AIM OF THE TASK:
Copy the entries from the line with "In order to click on vacant region located on" to the line with "The image size is (960, 540). In", swapping "vacant region" for "empty region" and keeping everything else the same. Return only those lines.

- - - -

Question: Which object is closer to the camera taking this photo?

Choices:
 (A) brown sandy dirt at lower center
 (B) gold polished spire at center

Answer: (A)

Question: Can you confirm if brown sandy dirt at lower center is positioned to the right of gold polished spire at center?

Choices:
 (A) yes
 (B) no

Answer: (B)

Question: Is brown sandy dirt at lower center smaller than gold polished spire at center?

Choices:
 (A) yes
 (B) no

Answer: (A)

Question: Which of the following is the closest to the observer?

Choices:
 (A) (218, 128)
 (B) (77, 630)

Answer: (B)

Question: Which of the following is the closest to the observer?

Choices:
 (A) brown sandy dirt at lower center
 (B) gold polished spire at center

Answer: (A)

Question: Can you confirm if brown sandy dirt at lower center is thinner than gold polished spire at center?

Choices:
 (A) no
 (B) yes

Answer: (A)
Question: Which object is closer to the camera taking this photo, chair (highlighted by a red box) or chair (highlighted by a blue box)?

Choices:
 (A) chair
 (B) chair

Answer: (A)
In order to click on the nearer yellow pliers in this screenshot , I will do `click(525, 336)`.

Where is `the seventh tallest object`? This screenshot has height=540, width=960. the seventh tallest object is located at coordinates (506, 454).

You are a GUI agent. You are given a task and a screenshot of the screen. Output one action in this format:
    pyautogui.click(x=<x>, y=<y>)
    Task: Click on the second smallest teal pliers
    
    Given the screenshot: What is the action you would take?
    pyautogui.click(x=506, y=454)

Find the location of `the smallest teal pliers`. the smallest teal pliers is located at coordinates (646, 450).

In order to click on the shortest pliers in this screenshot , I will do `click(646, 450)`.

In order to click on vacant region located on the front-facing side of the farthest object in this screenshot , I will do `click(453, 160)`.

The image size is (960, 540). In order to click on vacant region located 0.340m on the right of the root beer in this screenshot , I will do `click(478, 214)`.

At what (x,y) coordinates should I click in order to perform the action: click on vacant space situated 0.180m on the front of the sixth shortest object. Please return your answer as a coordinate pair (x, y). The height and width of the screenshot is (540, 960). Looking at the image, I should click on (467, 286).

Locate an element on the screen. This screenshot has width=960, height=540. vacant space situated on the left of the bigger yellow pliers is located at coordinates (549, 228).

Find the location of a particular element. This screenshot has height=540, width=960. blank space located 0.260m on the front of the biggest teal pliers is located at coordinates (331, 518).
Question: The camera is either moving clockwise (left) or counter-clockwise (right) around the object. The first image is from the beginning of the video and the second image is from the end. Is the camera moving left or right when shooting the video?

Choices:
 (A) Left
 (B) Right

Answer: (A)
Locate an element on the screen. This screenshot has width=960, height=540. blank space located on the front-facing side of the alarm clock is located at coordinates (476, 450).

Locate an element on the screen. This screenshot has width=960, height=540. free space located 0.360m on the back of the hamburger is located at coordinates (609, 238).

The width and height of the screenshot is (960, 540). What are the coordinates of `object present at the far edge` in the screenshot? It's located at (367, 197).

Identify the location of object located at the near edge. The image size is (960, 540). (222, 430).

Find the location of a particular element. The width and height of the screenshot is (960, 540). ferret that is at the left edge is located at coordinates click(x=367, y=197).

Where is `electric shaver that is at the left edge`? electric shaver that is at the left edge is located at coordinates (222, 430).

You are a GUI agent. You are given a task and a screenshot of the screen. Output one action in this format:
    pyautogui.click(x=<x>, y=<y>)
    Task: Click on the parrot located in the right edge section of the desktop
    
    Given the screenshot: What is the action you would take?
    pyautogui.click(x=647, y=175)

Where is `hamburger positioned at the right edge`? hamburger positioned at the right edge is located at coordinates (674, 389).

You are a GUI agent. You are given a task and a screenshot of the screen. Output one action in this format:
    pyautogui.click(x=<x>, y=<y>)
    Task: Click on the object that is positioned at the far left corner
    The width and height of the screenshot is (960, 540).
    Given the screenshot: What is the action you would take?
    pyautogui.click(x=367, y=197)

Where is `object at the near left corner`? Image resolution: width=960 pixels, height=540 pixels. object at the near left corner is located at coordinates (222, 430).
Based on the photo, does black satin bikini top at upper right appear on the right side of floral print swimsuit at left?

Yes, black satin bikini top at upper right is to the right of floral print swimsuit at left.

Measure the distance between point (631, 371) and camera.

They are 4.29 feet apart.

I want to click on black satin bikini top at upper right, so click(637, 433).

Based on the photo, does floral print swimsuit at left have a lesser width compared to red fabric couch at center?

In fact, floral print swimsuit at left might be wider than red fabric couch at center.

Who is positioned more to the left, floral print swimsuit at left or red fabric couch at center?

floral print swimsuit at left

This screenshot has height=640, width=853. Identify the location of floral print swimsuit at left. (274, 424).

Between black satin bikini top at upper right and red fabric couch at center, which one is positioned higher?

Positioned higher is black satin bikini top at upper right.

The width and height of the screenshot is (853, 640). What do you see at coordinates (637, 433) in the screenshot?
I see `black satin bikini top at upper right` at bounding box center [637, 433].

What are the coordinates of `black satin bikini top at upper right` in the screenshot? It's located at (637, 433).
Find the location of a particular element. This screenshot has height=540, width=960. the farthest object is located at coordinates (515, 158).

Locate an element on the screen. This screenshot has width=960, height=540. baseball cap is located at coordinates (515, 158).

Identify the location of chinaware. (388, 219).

- - - -

RESULT OF THIS TASK:
In order to click on empty region located on the front-facing side of the farthest object in this screenshot , I will do `click(453, 160)`.

The image size is (960, 540). In order to click on empty region located 0.340m on the right of the root beer in this screenshot , I will do `click(478, 214)`.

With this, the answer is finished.